Coordinate-based change listings
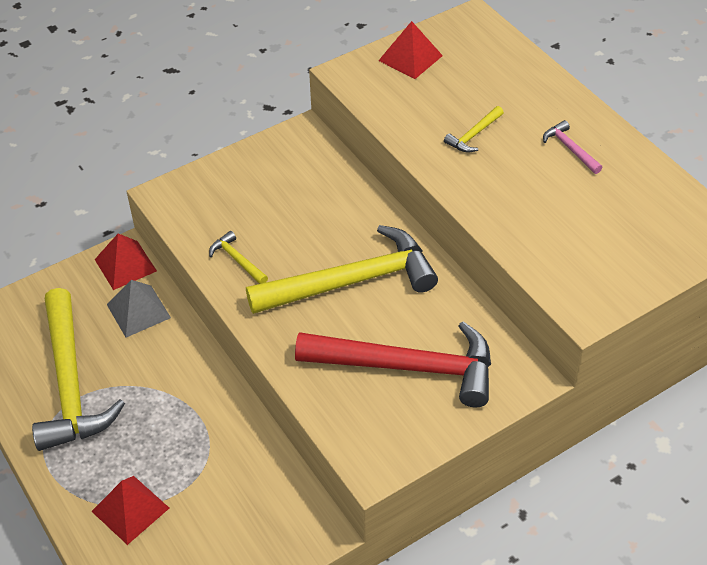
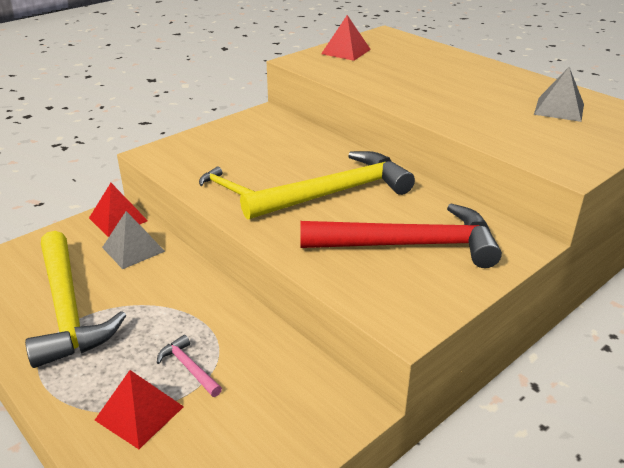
camera: 10 degrees left, 15 degrees down
yellow hammer [444,106,504,153] -> none
pink hammer [543,120,603,174] -> pink hammer moved to [157,335,222,397]
none -> grey pyramid [534,67,584,122]

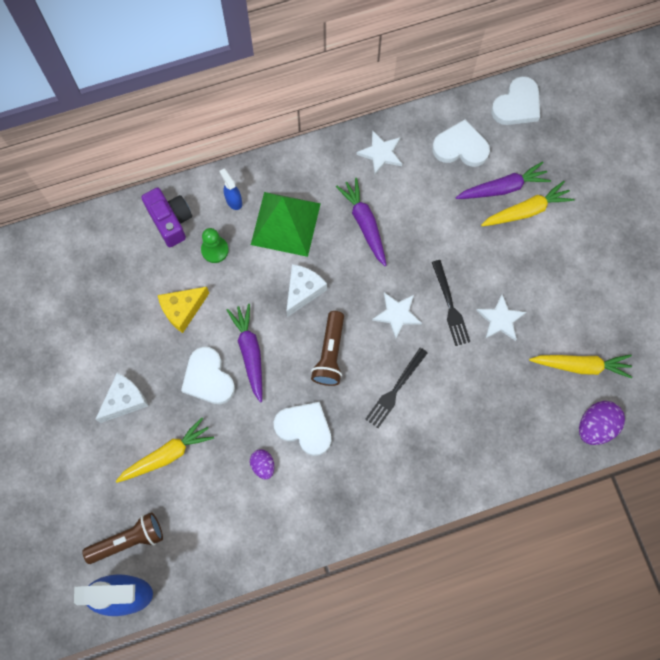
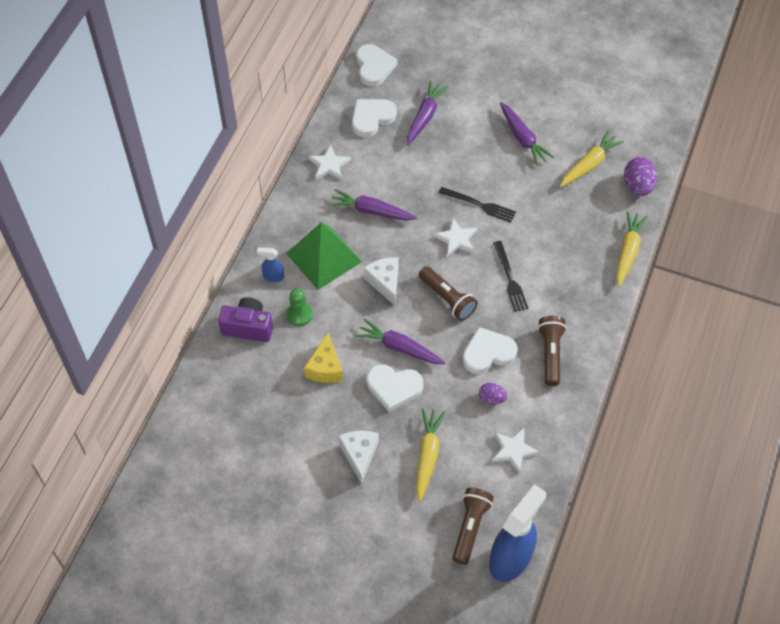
camera: 50 degrees left, 15 degrees down
white star [476,294,526,341] -> white star moved to [492,428,540,474]
yellow carrot [481,181,574,226] -> yellow carrot moved to [616,211,648,287]
none -> purple carrot [500,102,554,166]
none -> brown flashlight [538,316,567,386]

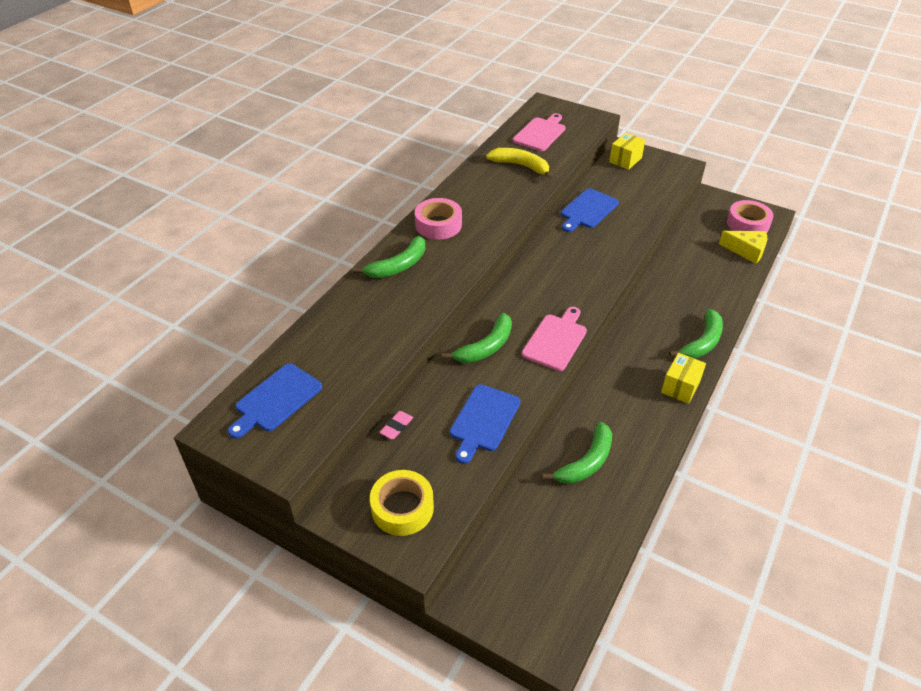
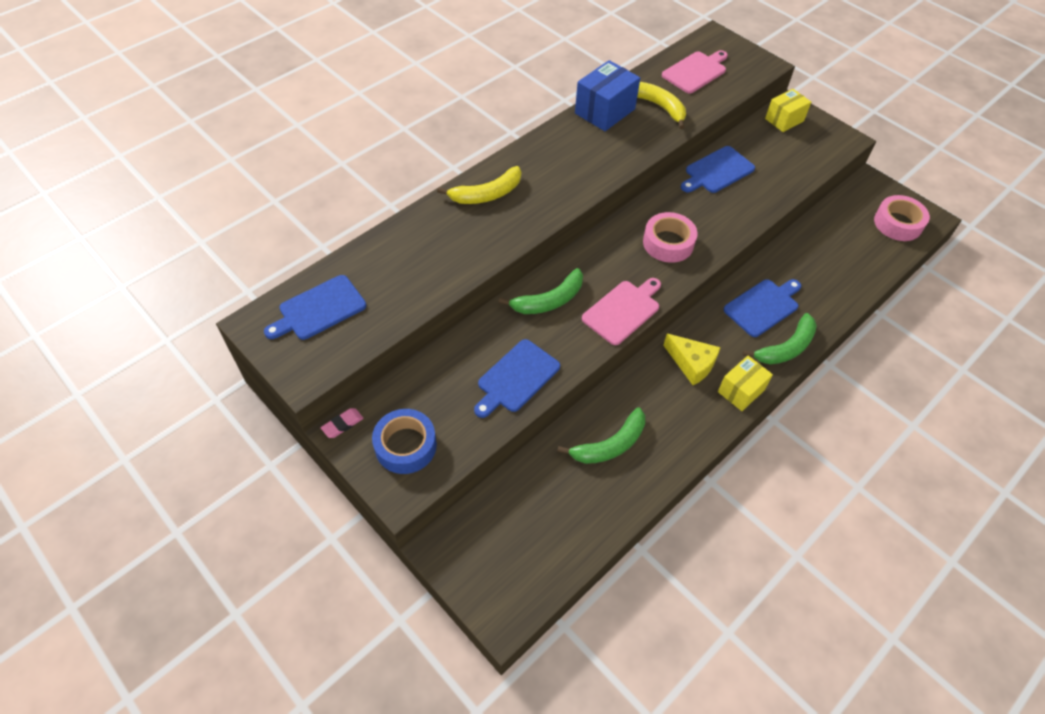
camera: 15 degrees right, 10 degrees up
green banana [353,236,425,278] -> yellow banana [437,166,521,204]
yellow tape [370,470,434,536] -> blue tape [372,409,437,474]
pink eraser [379,411,413,439] -> pink eraser moved to [321,408,364,438]
pink tape [415,198,462,240] -> pink tape moved to [643,212,697,263]
yellow cheese [719,231,767,264] -> yellow cheese moved to [663,334,721,385]
none -> blue box [575,60,640,131]
none -> blue cutting board [723,279,801,337]

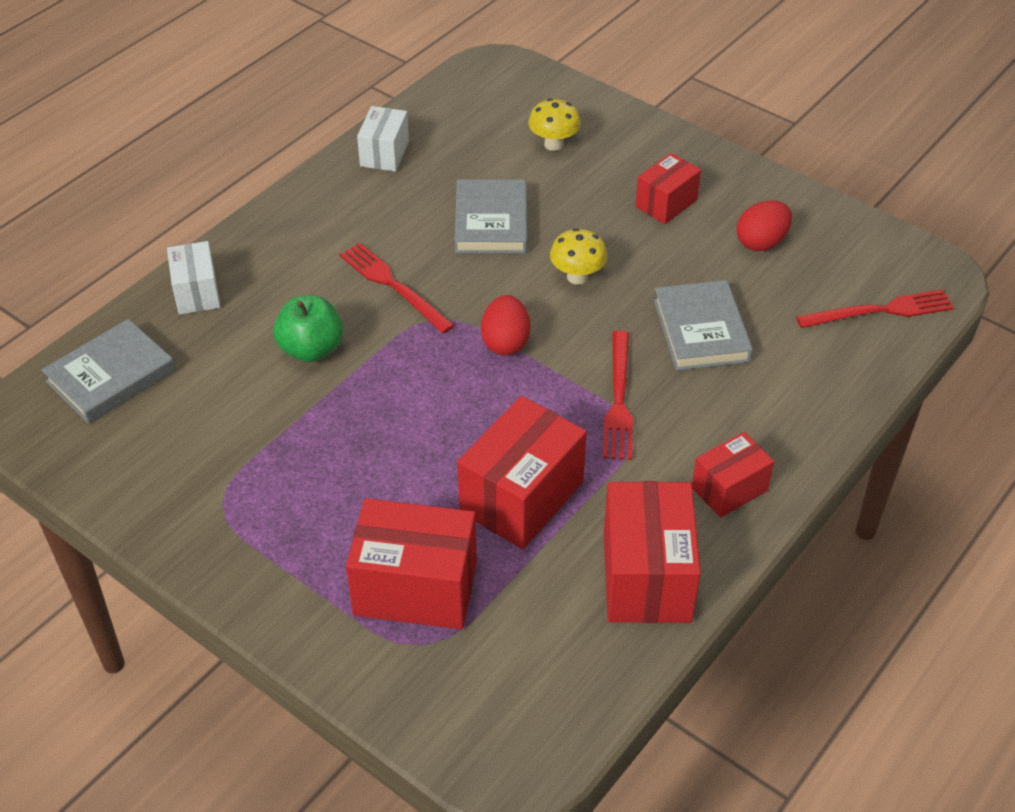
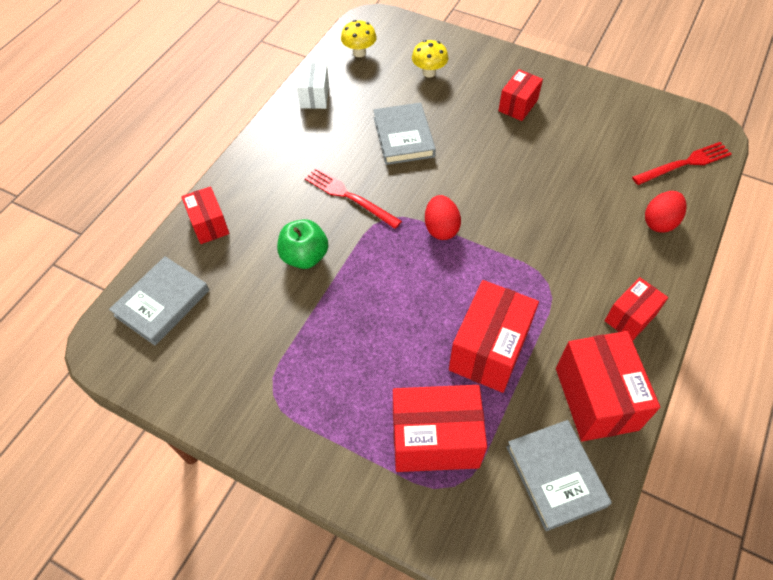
camera: 10 degrees left, 10 degrees up
white box [167,241,220,315] -> red box [181,186,229,244]
yellow mushroom [550,228,608,285] -> yellow mushroom moved to [341,20,377,57]
red fork [603,331,633,460] -> none
grey book [654,280,753,371] -> grey book moved to [506,420,612,531]
red egg [737,200,792,251] -> red egg moved to [645,191,687,233]

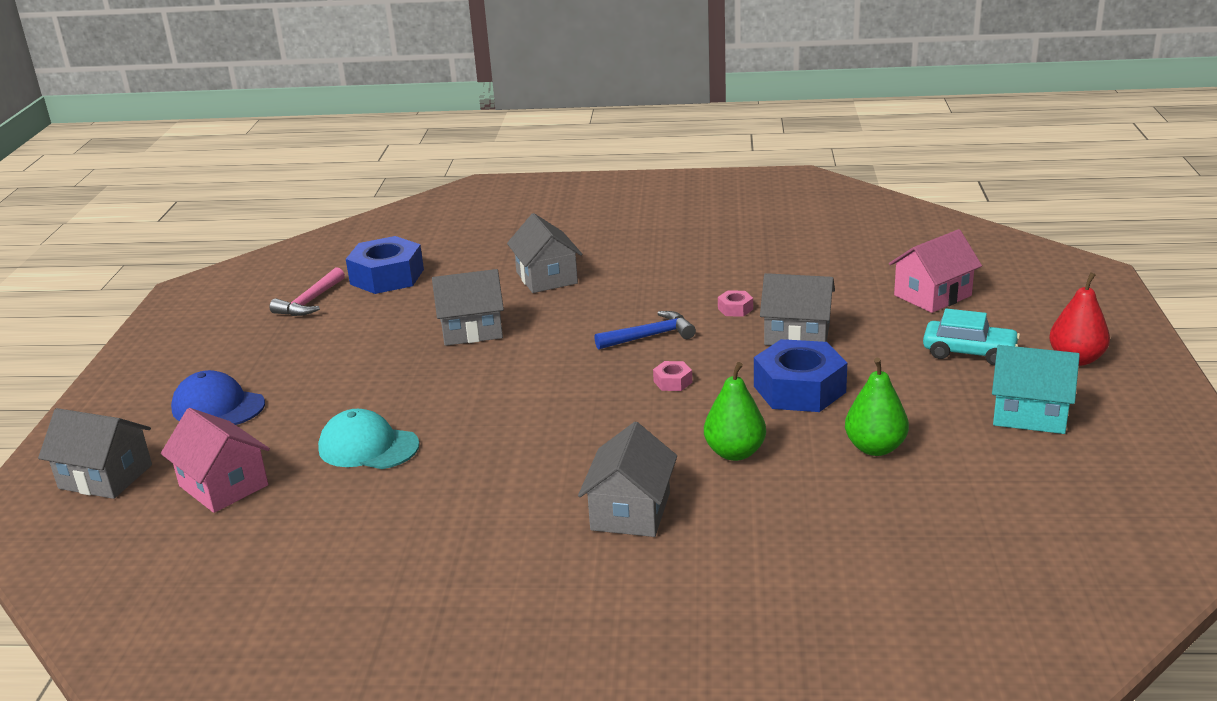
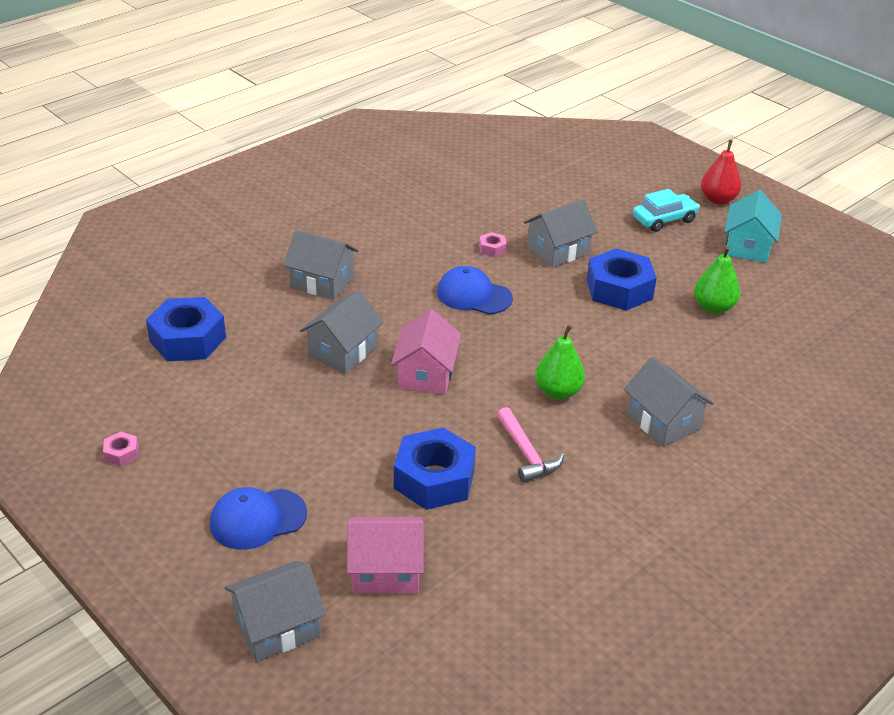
camera: 50 degrees left, 10 degrees up
pink hammer [270,267,345,316] -> pink hammer moved to [497,407,564,483]
turquoise cap [318,409,420,469] -> blue nut [394,427,476,510]
blue hammer [594,311,696,350] -> blue cap [437,266,513,315]
pink nut [653,361,692,391] -> pink nut moved to [103,432,138,467]
green pear [704,362,766,461] -> green pear moved to [535,325,585,400]
pink house [889,229,982,313] -> pink house moved to [391,309,461,394]
turquoise house [992,345,1080,434] -> turquoise house turned 45 degrees counterclockwise [724,190,782,263]

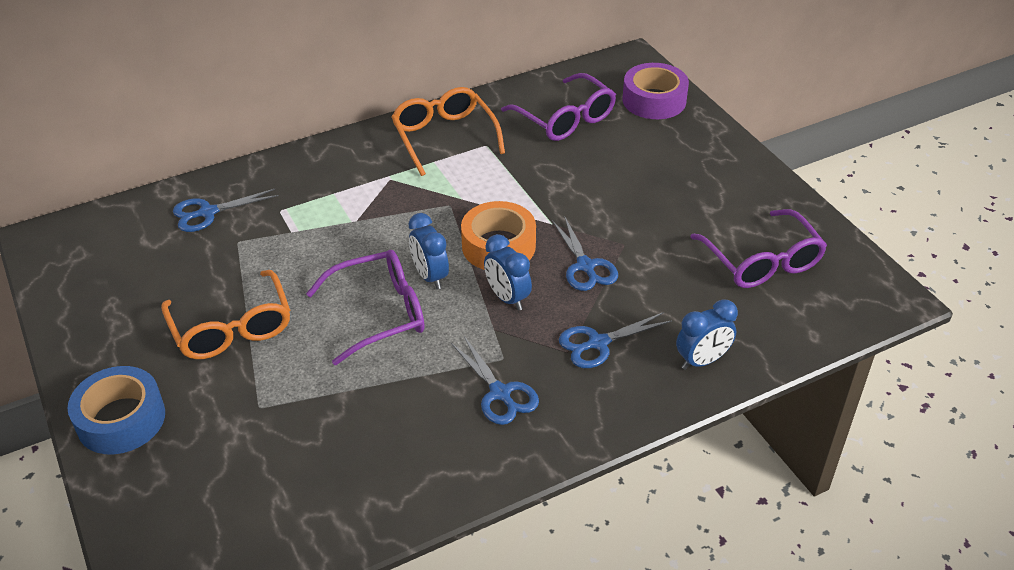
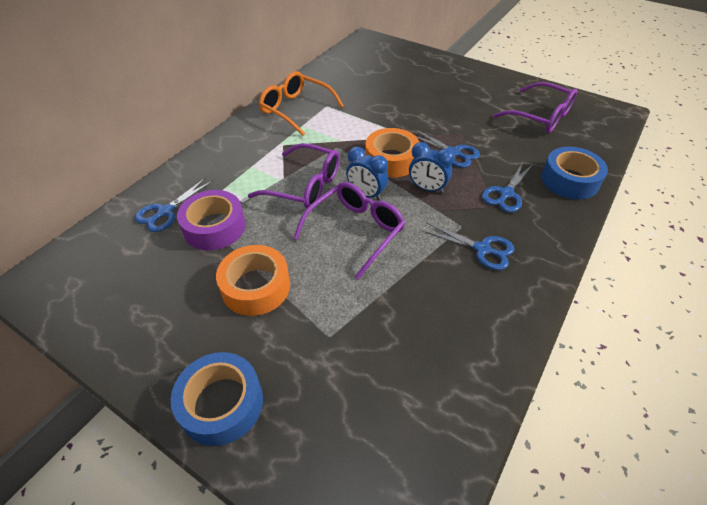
camera: 30 degrees left, 5 degrees up
orange glasses [161,270,290,359] -> orange tape [216,245,290,316]
purple glasses [501,73,616,141] -> purple glasses moved to [248,143,340,209]
purple tape [623,63,689,119] -> purple tape moved to [177,190,246,250]
blue clock [676,299,738,370] -> blue tape [541,147,608,200]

**How to complete this task**
Set down exactly the lines above, from the line containing "none -> blue cutting board [723,279,801,337]" through the line containing "blue hammer [594,311,696,350]". Skip the pictures.

**Solution for this task**
none -> blue cutting board [723,279,801,337]

camera: 10 degrees left, 10 degrees up
white box [167,241,220,315] -> red box [181,186,229,244]
yellow mushroom [550,228,608,285] -> yellow mushroom moved to [341,20,377,57]
red fork [603,331,633,460] -> none
grey book [654,280,753,371] -> grey book moved to [506,420,612,531]
red egg [737,200,792,251] -> red egg moved to [645,191,687,233]

camera: 50 degrees left, 10 degrees up
pink hammer [270,267,345,316] -> pink hammer moved to [497,407,564,483]
turquoise cap [318,409,420,469] -> blue nut [394,427,476,510]
blue hammer [594,311,696,350] -> blue cap [437,266,513,315]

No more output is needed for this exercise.